Exercise:
Filter the records below for the word "DGND". Keep each line that has it.
*** Given data ***
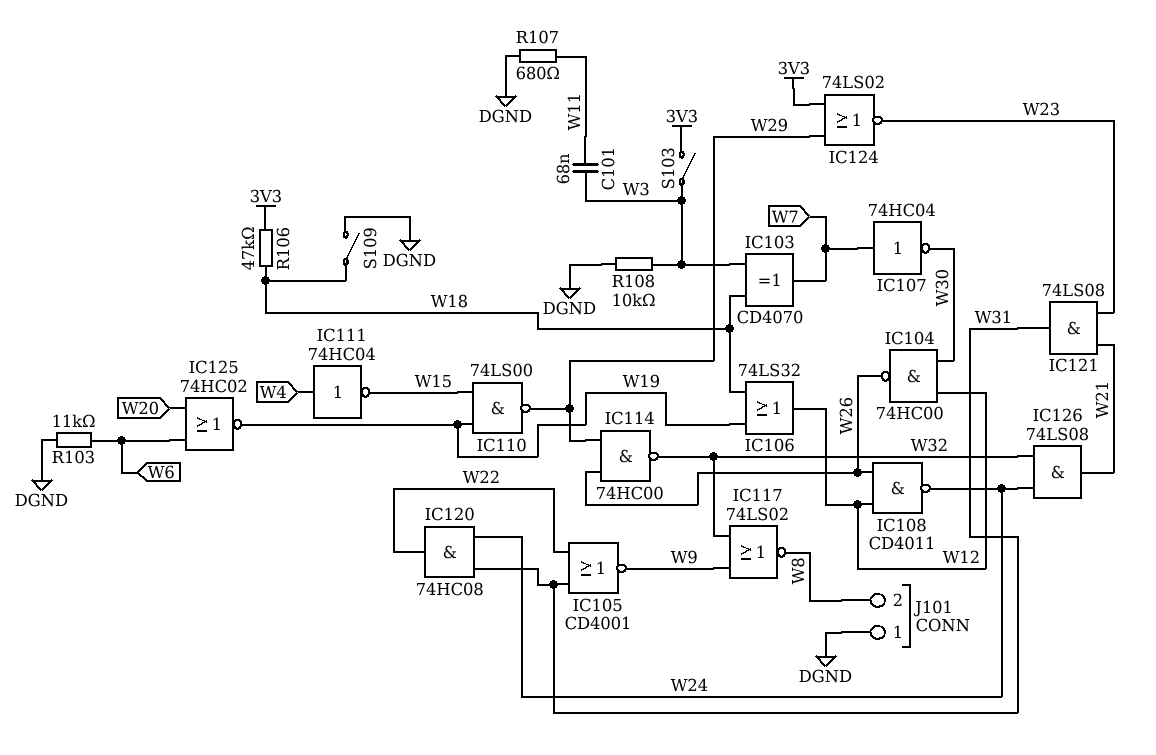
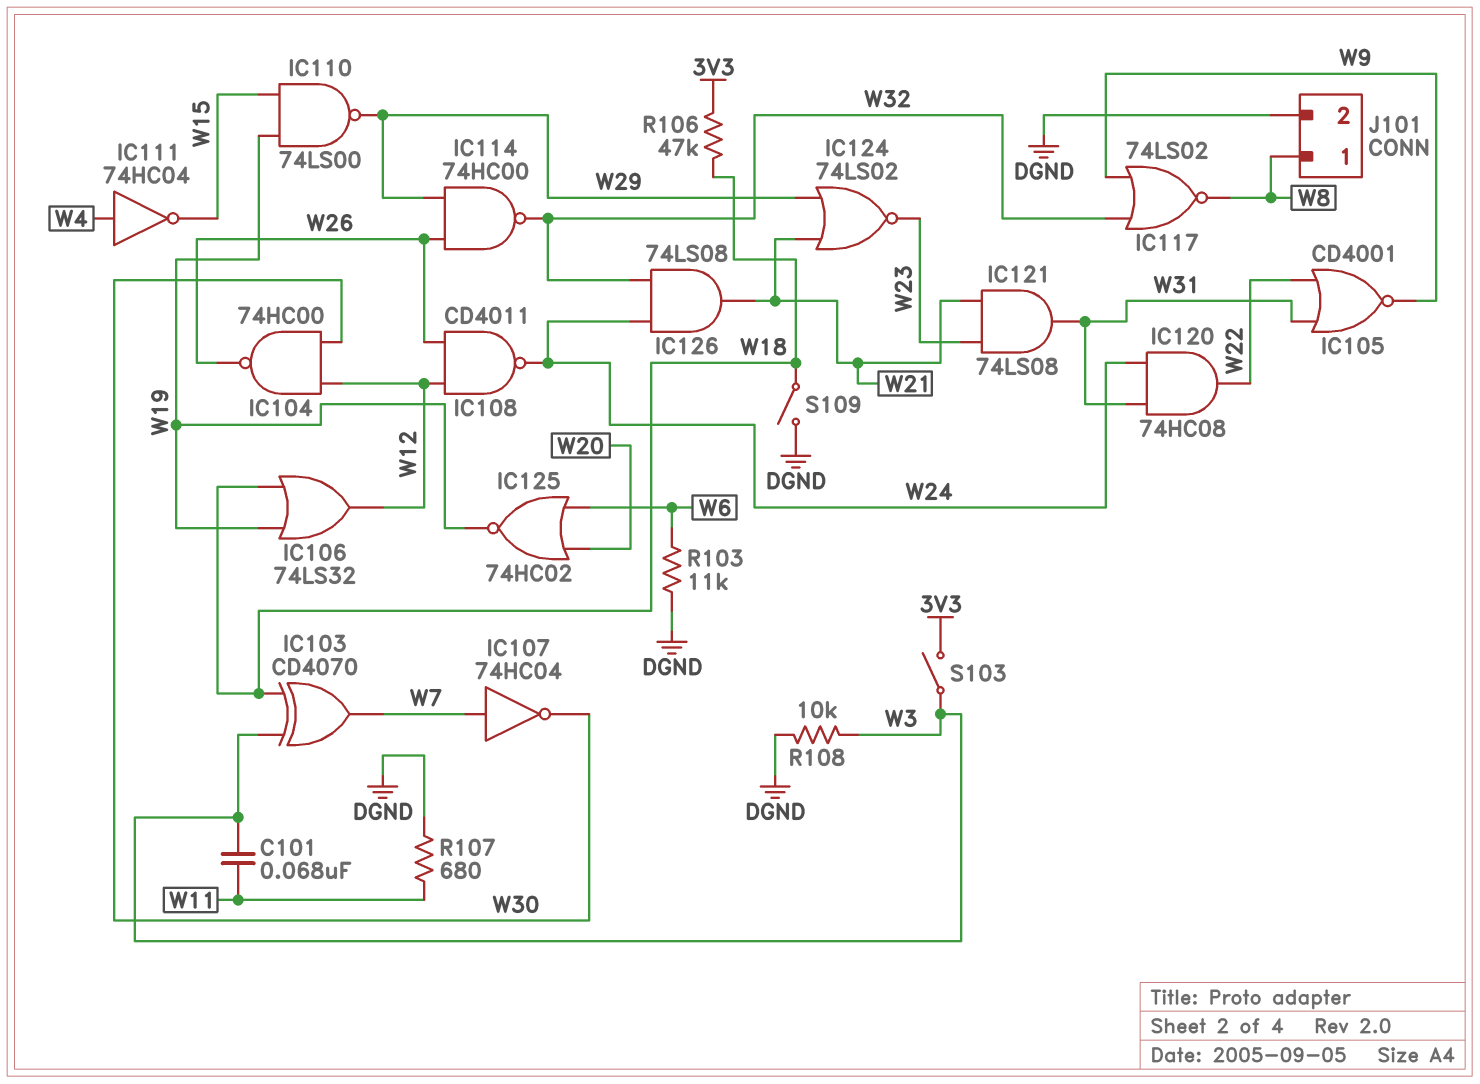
IC124: NOR 74LS02 (in 3V3, in W29, out W23) -> NOR 74LS02 (in W21, in W29, out W23)
J101 pin 1: DGND -> W8
J101 pin 2: W8 -> DGND

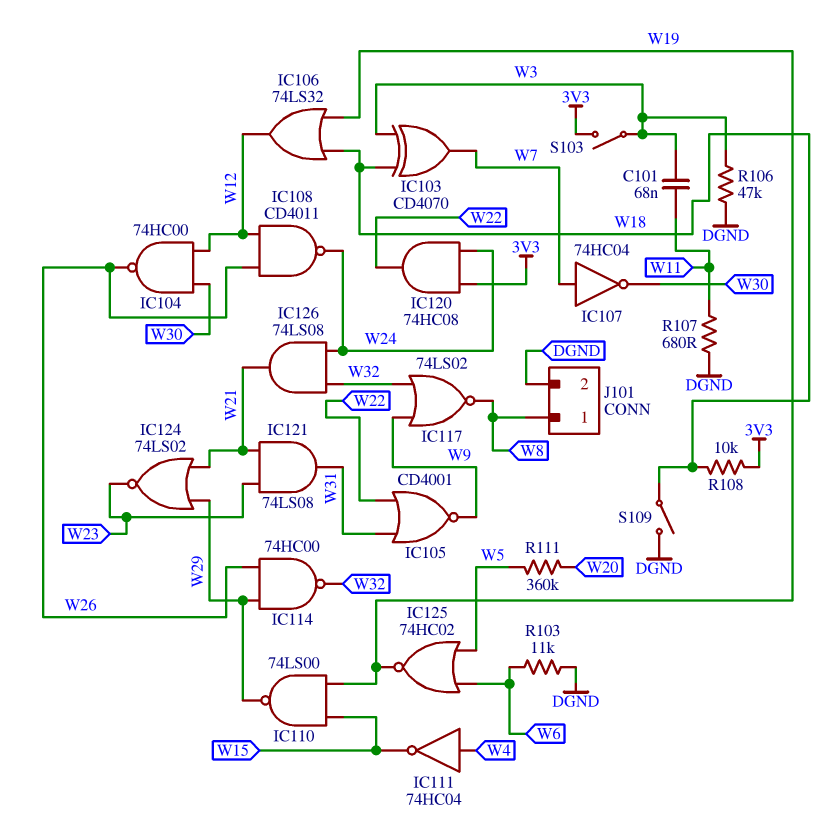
IC120: AND 74HC08 (in W24, in W31, out W22) -> AND 74HC08 (in 3V3, in W24, out W22)
IC125: NOR 74HC02 (in W6, in W20, out W19) -> NOR 74HC02 (in W5, in W6, out W19)
R106: 47k (3V3, W18) -> 47k (DGND, W3)
R108: 10k (DGND, W3) -> 10k (3V3, W18)
R111: none -> 360k (W5, W20)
*** End of Given data ***
Solution to this exercise:
J101 pin 1: DGND -> W8
J101 pin 2: W8 -> DGND
R106: 47k (3V3, W18) -> 47k (DGND, W3)
R108: 10k (DGND, W3) -> 10k (3V3, W18)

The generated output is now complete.